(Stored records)
============================================================
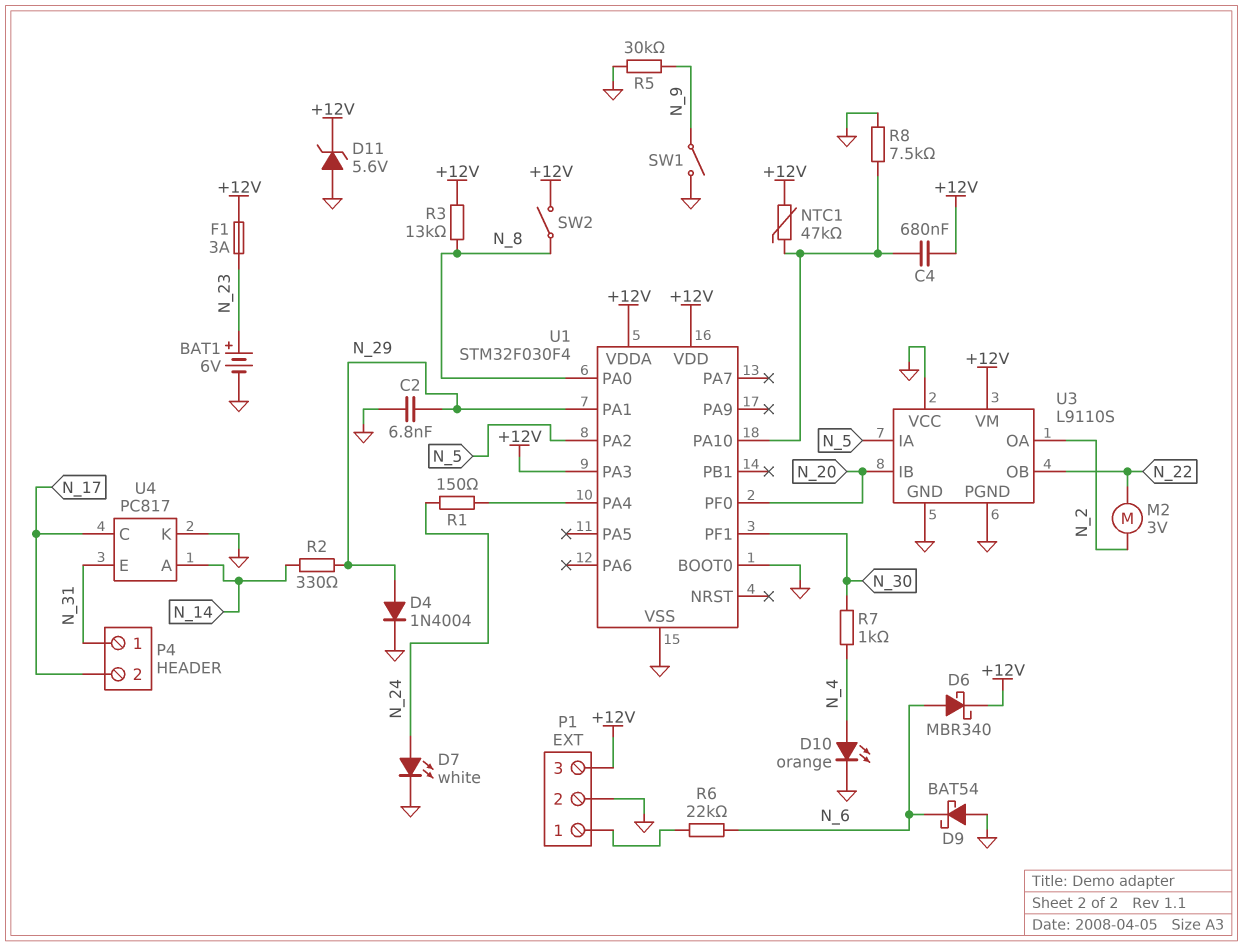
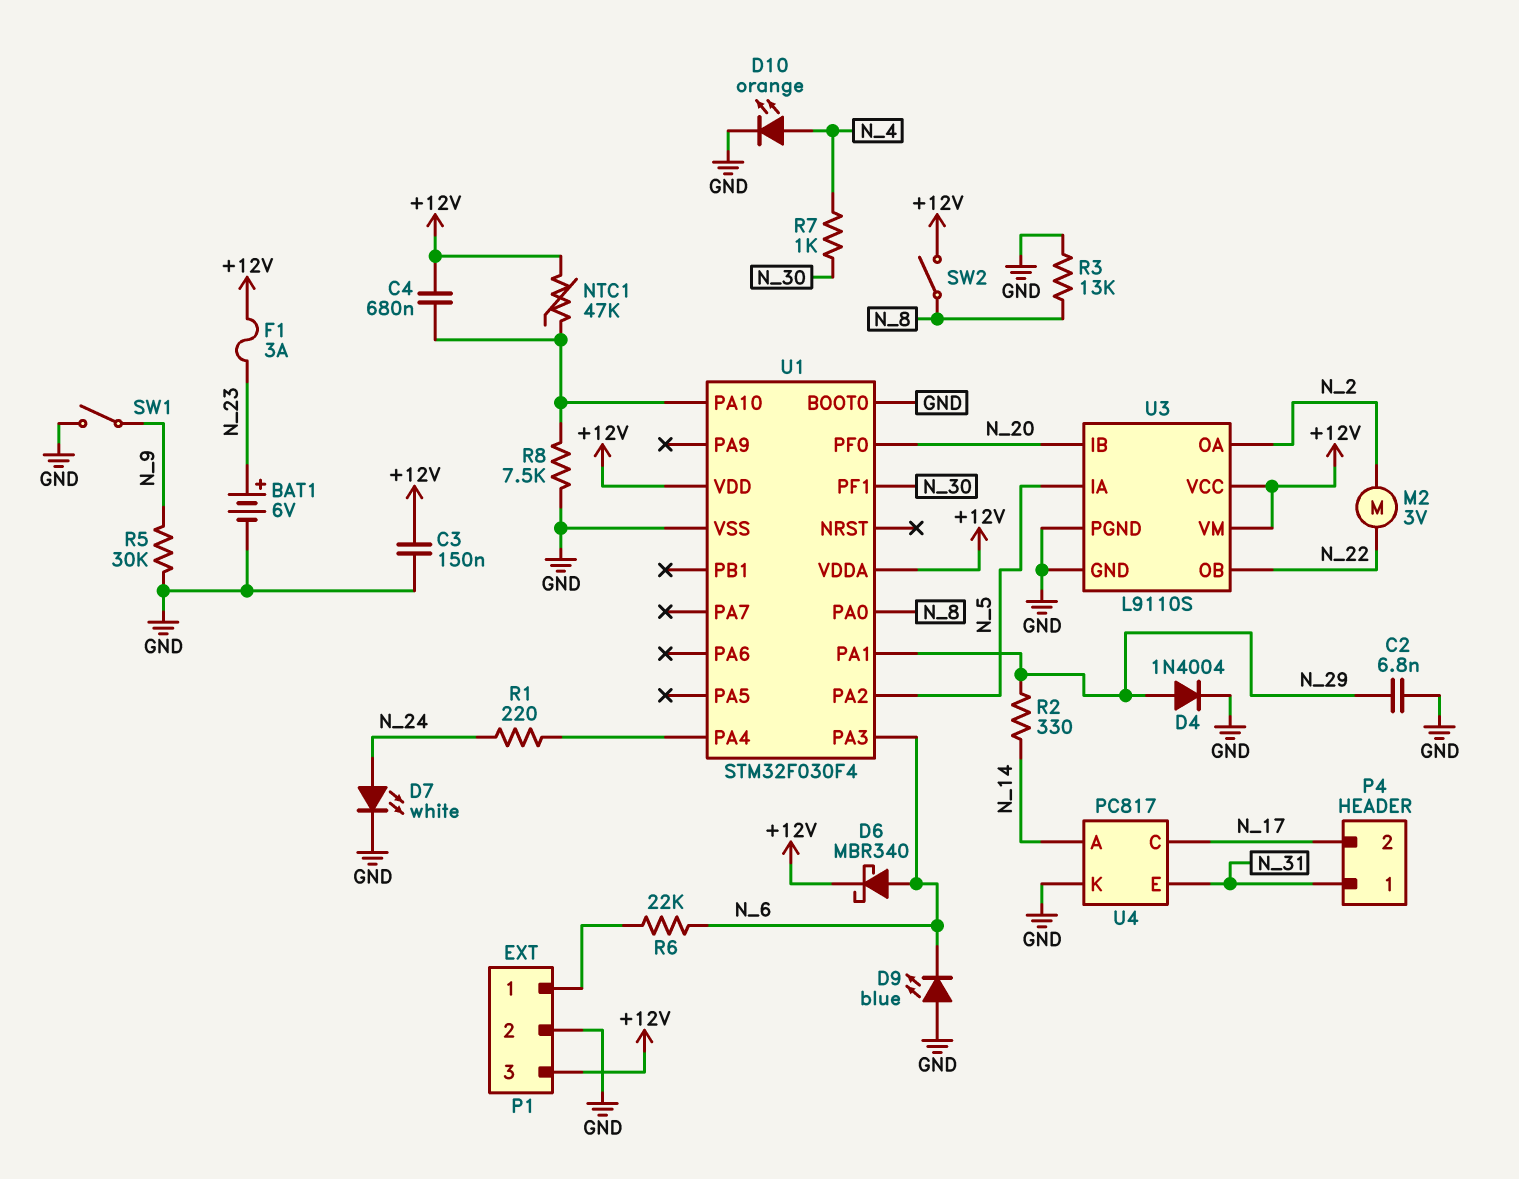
C3: none -> 150nF (+12V, GND)
D9: schottky BAT54 (A GND, K N_6) -> LED blue (A GND, K N_6)
D11: zener 5.6V (A GND, K +12V) -> none
R1: 150 (N_24, U1/PA4) -> 220 (N_24, U1/PA4)
R3: 13k (+12V, N_8) -> 13k (GND, N_8)
U1 pin PA3: +12V -> N_6
U3 pin VCC: GND -> +12V

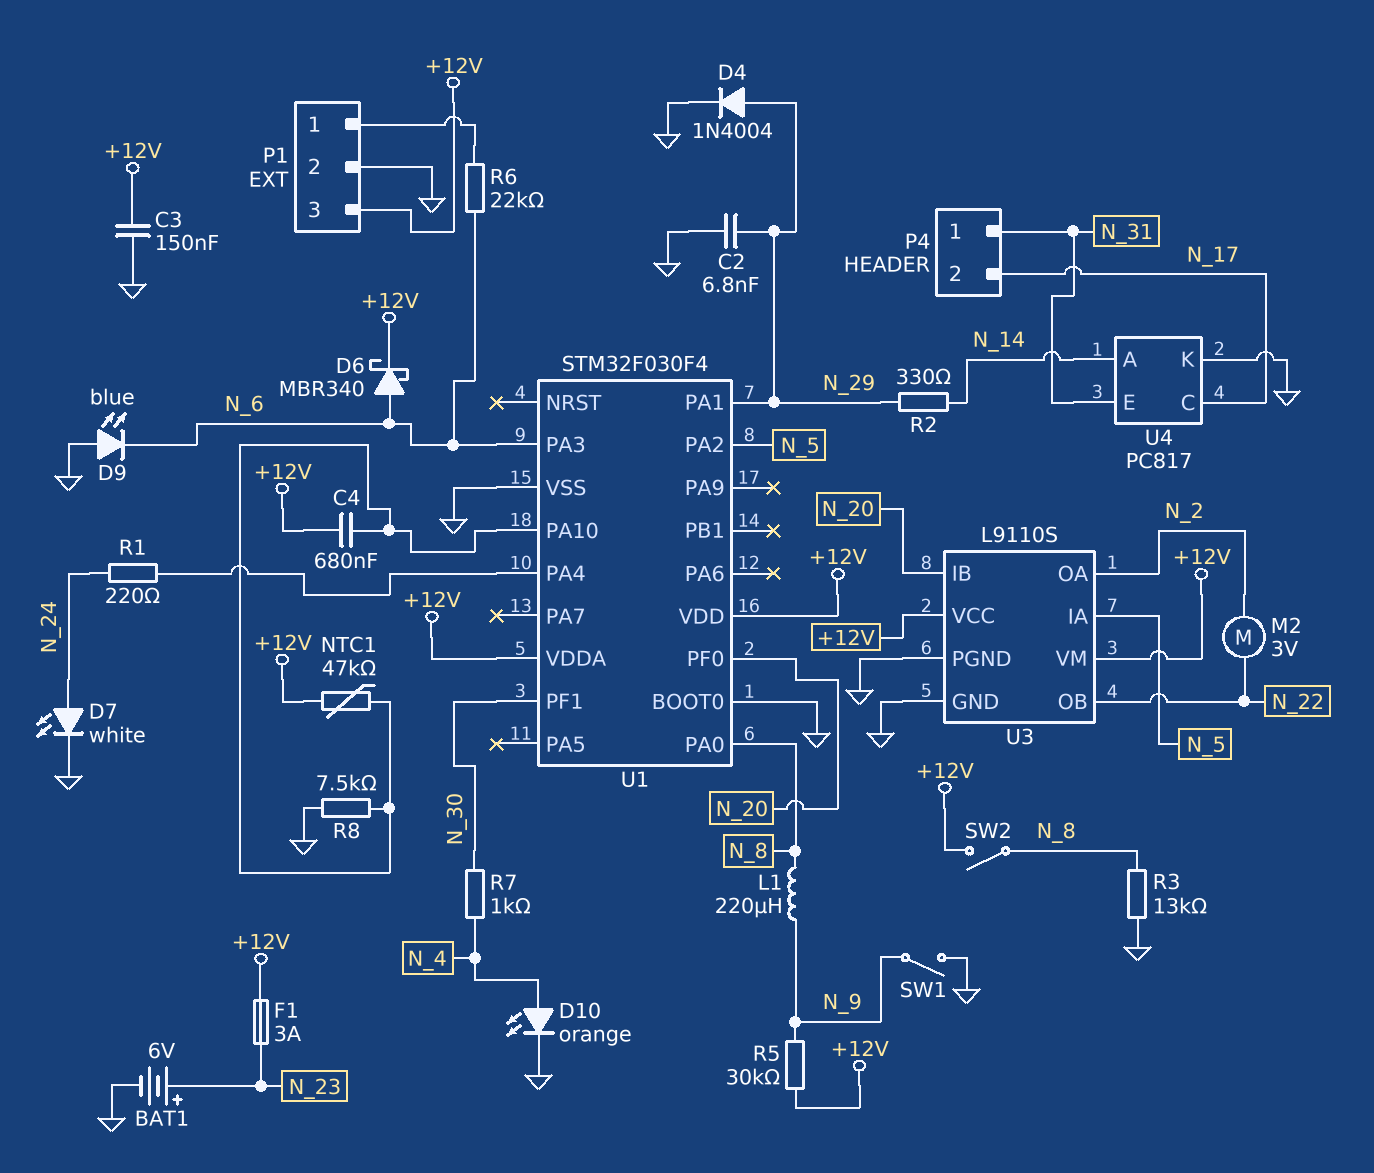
L1: none -> 220uH (N_8, N_9)
R5: 30k (GND, N_9) -> 30k (+12V, N_9)

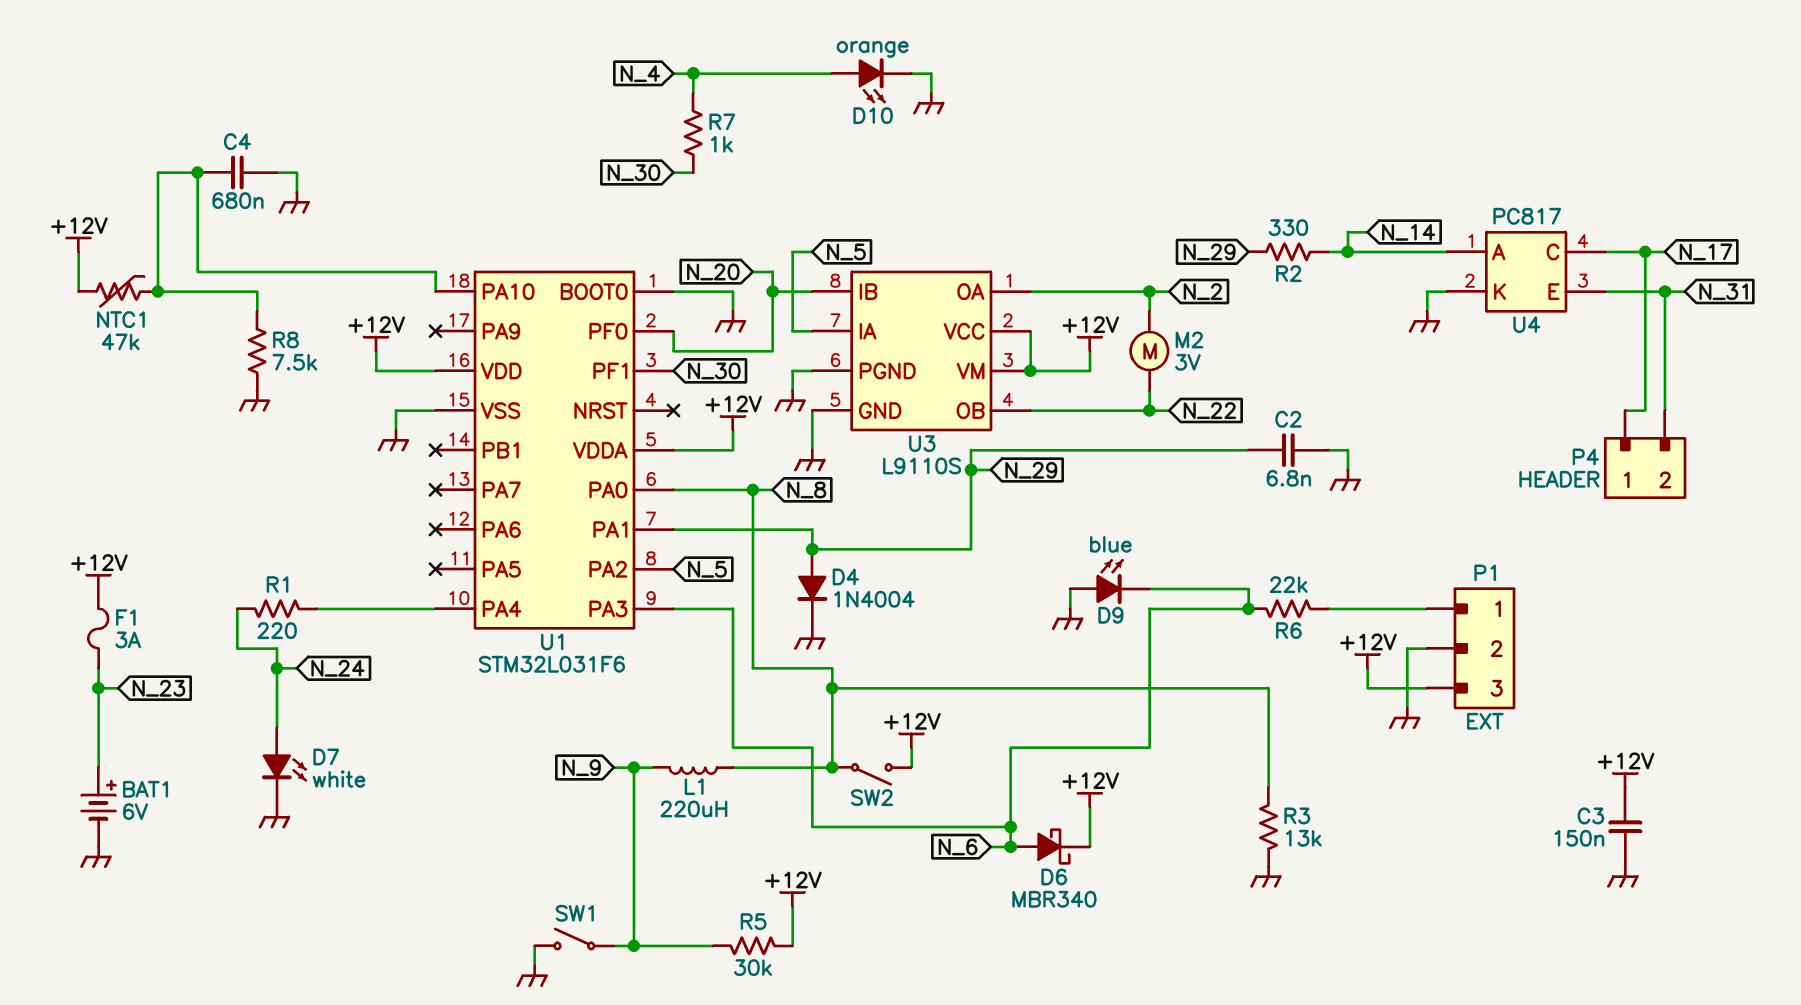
C4: 680nF (+12V, U1/PA10) -> 680nF (GND, U1/PA10)
P4 pin 1: N_31 -> N_17
P4 pin 2: N_17 -> N_31
U1: STM32F030F4 -> STM32L031F6

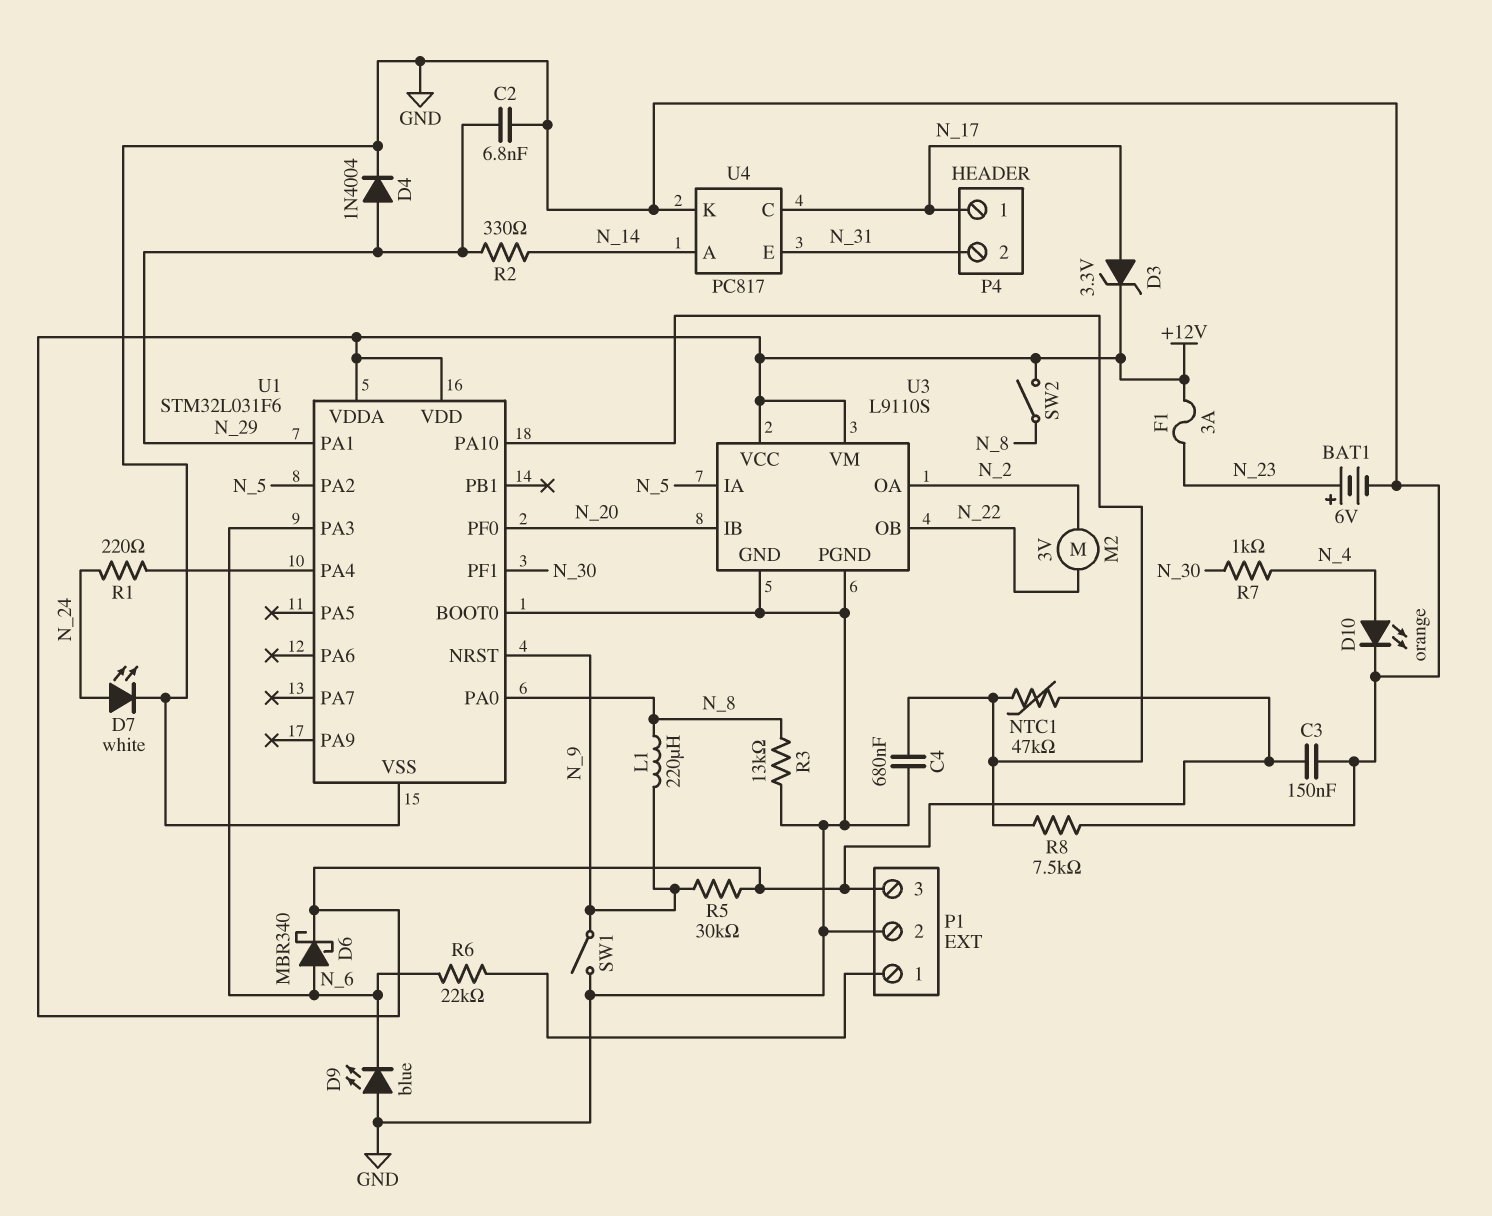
D3: none -> zener 3.3V (A N_17, K +12V)
U1 pin NRST: none -> N_9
============================================================
YOUR TASK: Please print the span that begins at the line holding "U3 pin VCC: GND -> +12V" and ends at the last line of the data, both ends included, with no pictures.

RESULT OF THIS TASK:
U3 pin VCC: GND -> +12V

L1: none -> 220uH (N_8, N_9)
R5: 30k (GND, N_9) -> 30k (+12V, N_9)

C4: 680nF (+12V, U1/PA10) -> 680nF (GND, U1/PA10)
P4 pin 1: N_31 -> N_17
P4 pin 2: N_17 -> N_31
U1: STM32F030F4 -> STM32L031F6

D3: none -> zener 3.3V (A N_17, K +12V)
U1 pin NRST: none -> N_9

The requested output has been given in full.